▶ [EXERCISE INSTRUCTIONS]
From the top of the records below down to the line containing "(928, 223) = (373, 66): brown", reproduce every line exactly.

[MATERIAL FOR THIS EXERCISE — start]

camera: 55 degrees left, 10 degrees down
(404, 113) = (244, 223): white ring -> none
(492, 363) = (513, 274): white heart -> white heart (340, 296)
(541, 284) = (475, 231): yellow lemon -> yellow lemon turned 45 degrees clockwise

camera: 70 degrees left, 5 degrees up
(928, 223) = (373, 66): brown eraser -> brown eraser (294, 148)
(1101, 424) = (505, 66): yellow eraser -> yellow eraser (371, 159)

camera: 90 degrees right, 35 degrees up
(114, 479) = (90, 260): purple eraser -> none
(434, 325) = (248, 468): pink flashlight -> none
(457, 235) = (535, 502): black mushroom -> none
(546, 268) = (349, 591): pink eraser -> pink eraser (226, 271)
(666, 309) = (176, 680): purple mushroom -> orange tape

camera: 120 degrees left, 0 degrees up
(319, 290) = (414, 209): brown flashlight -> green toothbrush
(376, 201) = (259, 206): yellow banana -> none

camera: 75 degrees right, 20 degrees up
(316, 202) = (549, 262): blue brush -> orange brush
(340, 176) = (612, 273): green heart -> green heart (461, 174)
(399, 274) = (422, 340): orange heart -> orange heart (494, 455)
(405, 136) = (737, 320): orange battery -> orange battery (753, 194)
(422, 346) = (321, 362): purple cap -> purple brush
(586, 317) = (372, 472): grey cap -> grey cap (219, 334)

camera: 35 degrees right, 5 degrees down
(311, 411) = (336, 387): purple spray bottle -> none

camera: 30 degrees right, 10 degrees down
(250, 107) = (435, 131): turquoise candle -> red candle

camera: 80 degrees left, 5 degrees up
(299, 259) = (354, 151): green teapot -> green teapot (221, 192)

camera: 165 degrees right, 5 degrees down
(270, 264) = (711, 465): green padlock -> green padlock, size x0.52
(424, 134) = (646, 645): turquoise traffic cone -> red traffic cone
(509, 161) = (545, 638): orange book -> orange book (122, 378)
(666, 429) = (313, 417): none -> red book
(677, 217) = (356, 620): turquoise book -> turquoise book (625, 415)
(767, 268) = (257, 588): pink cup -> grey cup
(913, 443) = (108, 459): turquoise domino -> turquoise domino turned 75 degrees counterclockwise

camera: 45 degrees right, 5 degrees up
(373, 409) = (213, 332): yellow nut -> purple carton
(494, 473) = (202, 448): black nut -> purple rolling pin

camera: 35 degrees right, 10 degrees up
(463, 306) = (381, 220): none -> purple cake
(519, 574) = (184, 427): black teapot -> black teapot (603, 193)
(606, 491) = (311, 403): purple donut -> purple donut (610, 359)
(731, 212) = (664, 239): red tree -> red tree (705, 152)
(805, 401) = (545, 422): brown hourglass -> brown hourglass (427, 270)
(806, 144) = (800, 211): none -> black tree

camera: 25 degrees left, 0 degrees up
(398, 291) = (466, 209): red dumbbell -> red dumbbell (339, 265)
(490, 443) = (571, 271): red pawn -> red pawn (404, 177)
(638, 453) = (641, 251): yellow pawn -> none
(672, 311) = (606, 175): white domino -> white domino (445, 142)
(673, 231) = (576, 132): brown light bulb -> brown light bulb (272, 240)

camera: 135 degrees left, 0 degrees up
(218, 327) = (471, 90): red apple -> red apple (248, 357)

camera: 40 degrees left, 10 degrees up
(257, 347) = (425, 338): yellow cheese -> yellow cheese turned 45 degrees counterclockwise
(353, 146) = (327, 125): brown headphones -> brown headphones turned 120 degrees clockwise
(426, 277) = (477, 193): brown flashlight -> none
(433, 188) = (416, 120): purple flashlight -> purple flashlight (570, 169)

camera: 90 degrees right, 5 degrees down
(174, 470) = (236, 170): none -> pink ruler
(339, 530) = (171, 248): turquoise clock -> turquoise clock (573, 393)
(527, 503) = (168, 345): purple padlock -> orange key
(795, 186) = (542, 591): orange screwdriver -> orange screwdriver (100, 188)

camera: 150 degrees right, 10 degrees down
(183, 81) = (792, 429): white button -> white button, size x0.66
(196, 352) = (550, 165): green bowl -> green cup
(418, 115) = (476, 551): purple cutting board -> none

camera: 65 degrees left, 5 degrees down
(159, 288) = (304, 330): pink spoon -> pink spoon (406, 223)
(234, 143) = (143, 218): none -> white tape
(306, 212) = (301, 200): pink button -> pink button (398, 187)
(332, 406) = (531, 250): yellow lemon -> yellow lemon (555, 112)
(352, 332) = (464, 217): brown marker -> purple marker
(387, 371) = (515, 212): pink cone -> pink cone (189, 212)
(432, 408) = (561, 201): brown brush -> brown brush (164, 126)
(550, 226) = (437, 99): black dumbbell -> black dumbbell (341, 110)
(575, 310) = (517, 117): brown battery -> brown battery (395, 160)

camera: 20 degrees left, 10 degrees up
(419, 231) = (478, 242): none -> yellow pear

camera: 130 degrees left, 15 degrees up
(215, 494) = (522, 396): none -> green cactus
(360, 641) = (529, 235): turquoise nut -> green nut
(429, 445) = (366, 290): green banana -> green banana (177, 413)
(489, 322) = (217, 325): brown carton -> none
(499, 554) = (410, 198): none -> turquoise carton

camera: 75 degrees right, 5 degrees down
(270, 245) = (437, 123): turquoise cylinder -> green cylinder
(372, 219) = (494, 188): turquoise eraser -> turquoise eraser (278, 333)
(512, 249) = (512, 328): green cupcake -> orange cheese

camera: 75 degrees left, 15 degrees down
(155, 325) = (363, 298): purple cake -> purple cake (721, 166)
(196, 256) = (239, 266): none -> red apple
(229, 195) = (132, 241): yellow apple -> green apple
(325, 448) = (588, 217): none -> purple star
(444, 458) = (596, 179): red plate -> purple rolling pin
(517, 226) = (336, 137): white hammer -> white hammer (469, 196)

[MATERIAL FOR THIS EXERCISE — finish]

▶ [TASK OUTPUT]
camera: 55 degrees left, 10 degrees down
(404, 113) = (244, 223): white ring -> none
(492, 363) = (513, 274): white heart -> white heart (340, 296)
(541, 284) = (475, 231): yellow lemon -> yellow lemon turned 45 degrees clockwise

camera: 70 degrees left, 5 degrees up
(928, 223) = (373, 66): brown eraser -> brown eraser (294, 148)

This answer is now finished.